_RECORD SET_
BEGIN

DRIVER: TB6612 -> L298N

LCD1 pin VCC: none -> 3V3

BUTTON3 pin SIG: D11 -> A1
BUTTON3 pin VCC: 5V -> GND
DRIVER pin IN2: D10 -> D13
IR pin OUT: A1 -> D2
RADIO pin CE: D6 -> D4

END
BEGIN

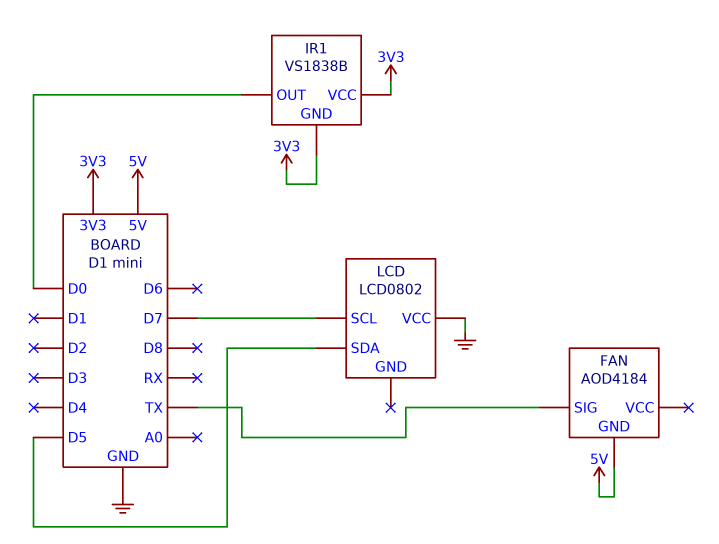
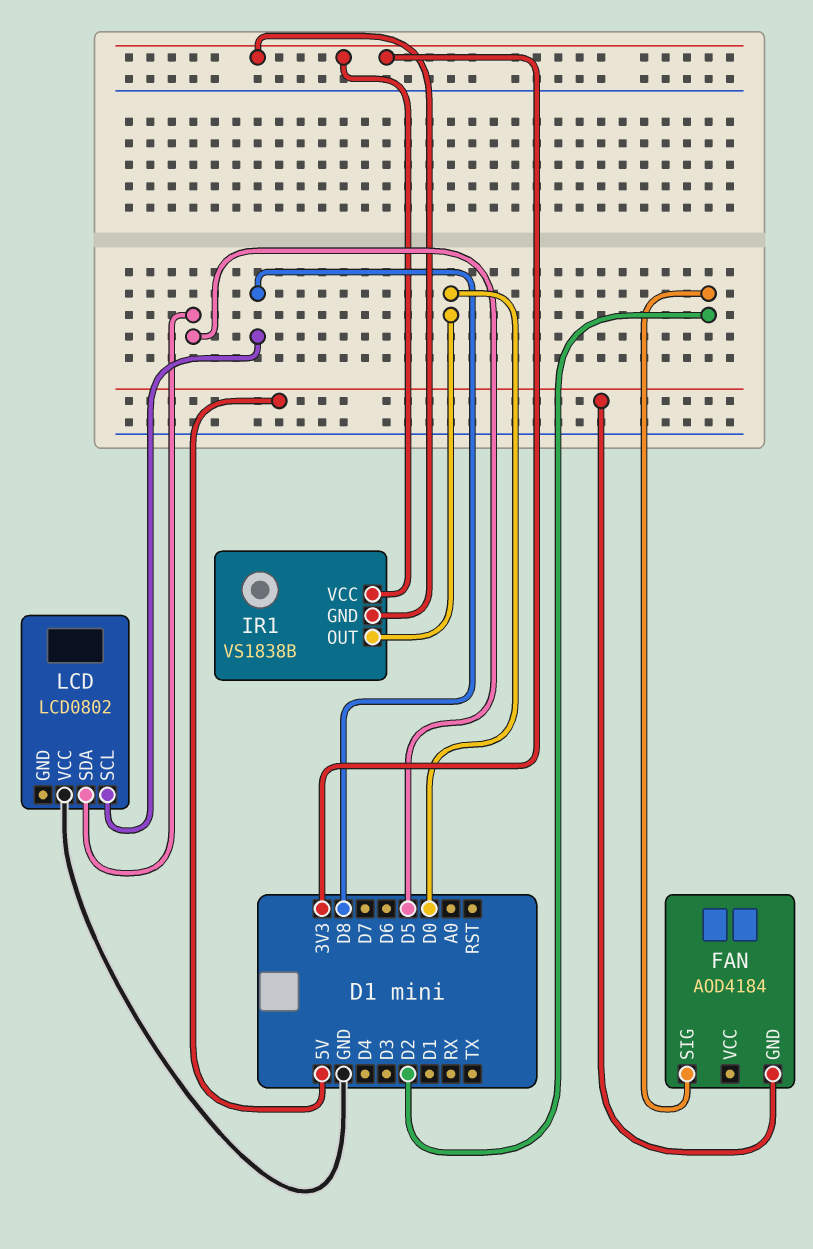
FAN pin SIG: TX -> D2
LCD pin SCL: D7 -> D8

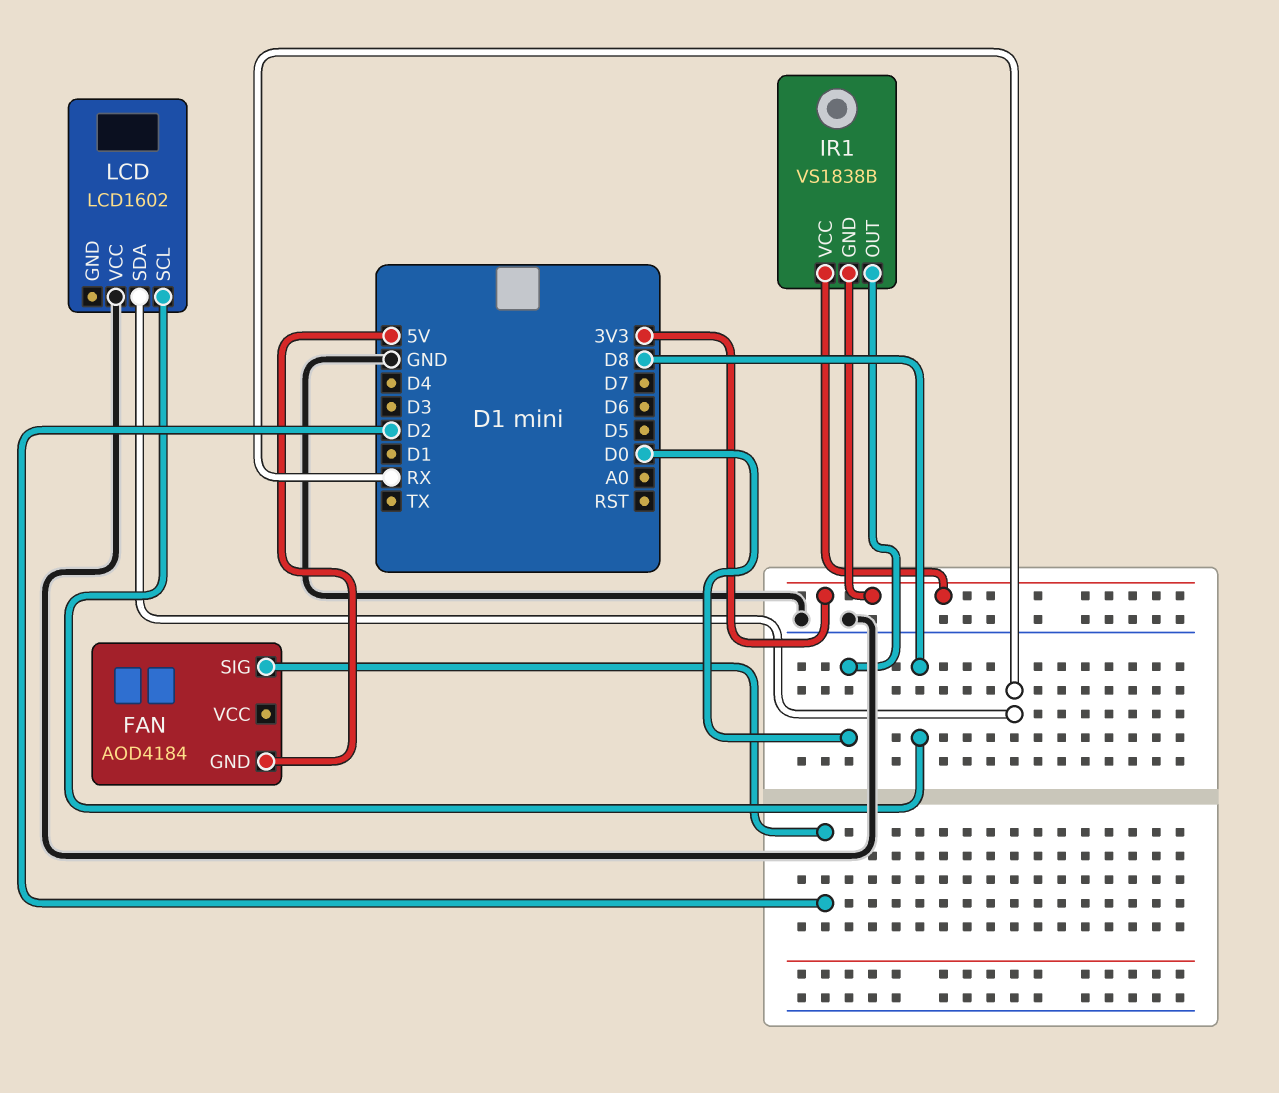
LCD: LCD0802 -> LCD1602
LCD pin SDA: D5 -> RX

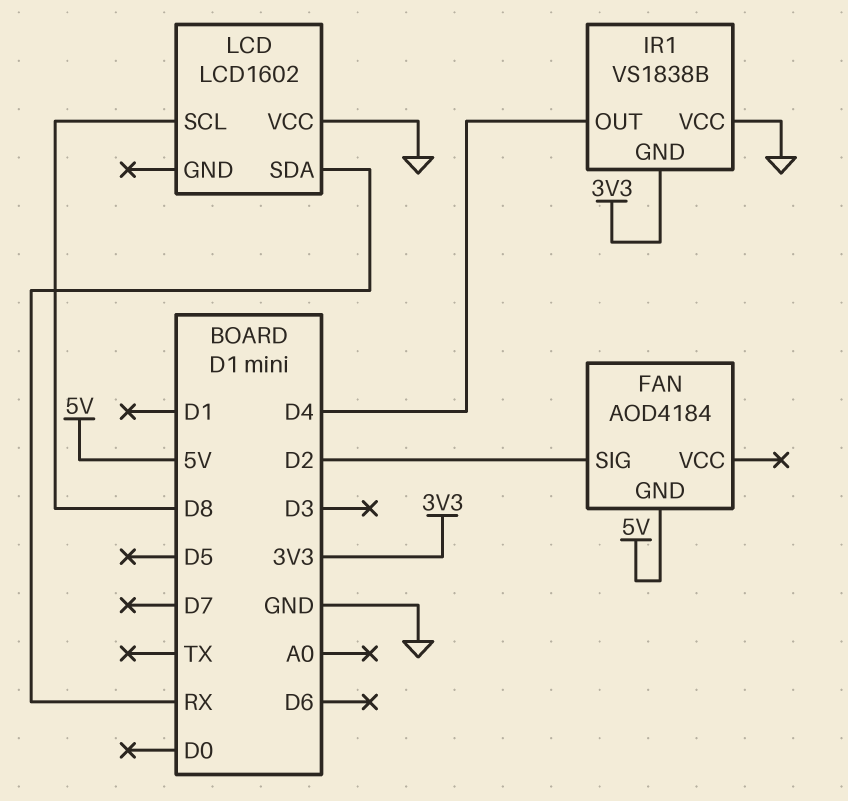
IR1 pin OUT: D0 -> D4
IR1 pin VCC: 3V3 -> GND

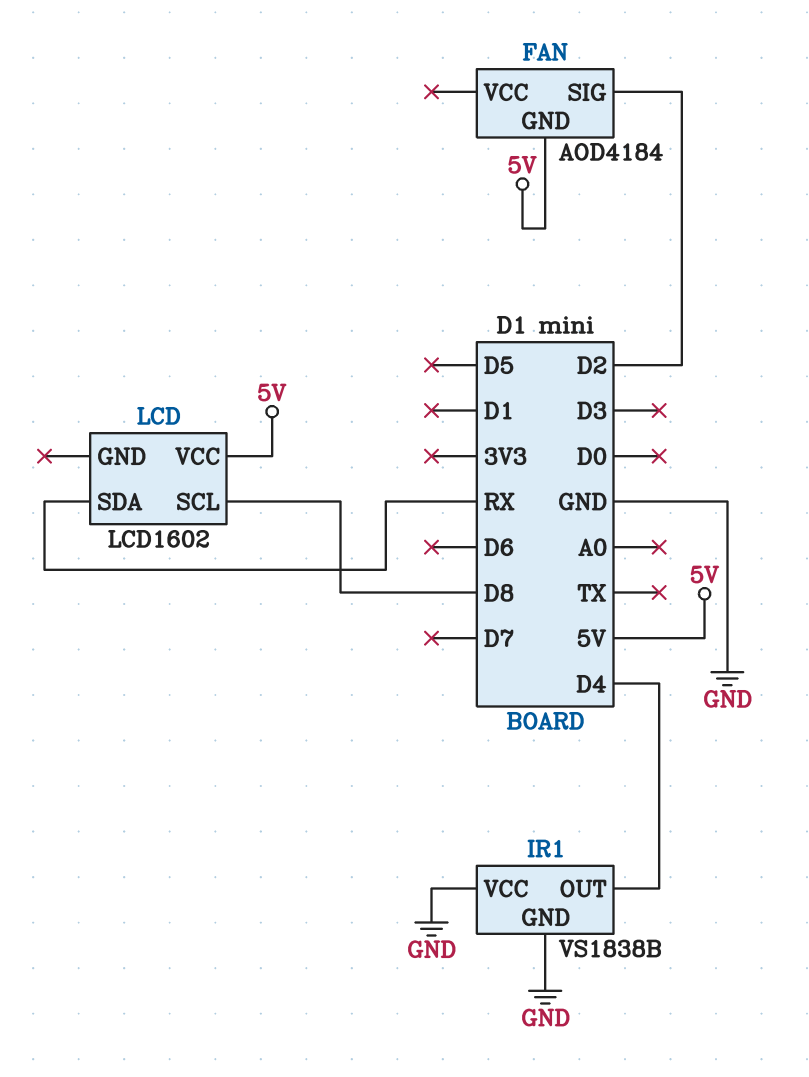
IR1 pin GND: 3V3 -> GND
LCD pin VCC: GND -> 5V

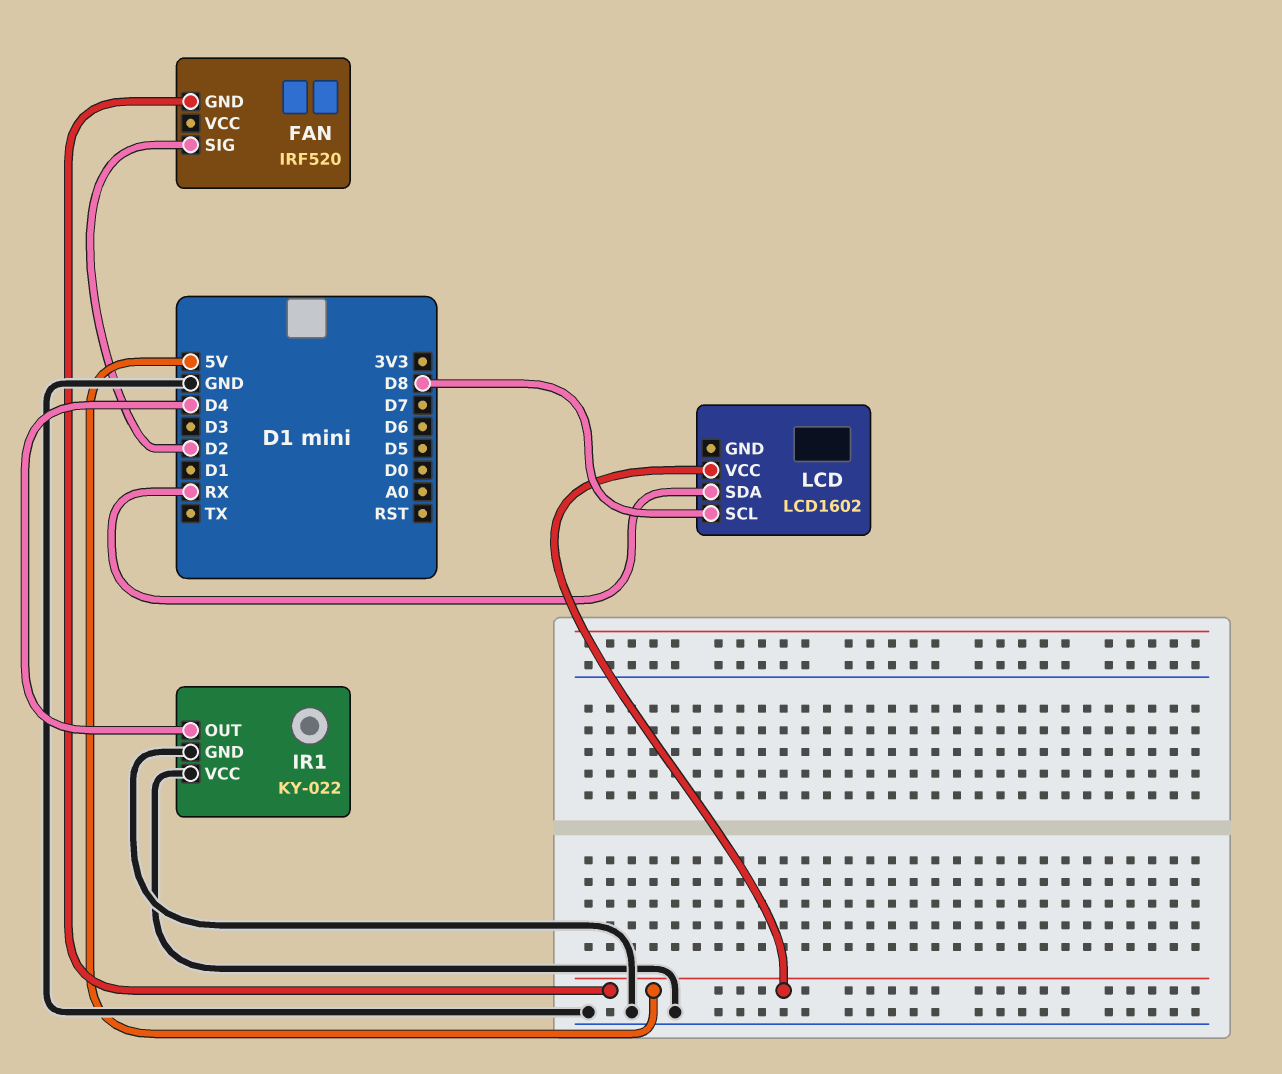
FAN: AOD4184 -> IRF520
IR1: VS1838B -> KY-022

END

_WHAT YOU WILL DO_
List each line of the records that holds the string "DRIVER".

_RESPONSE TO THIS TASK_
DRIVER: TB6612 -> L298N
DRIVER pin IN2: D10 -> D13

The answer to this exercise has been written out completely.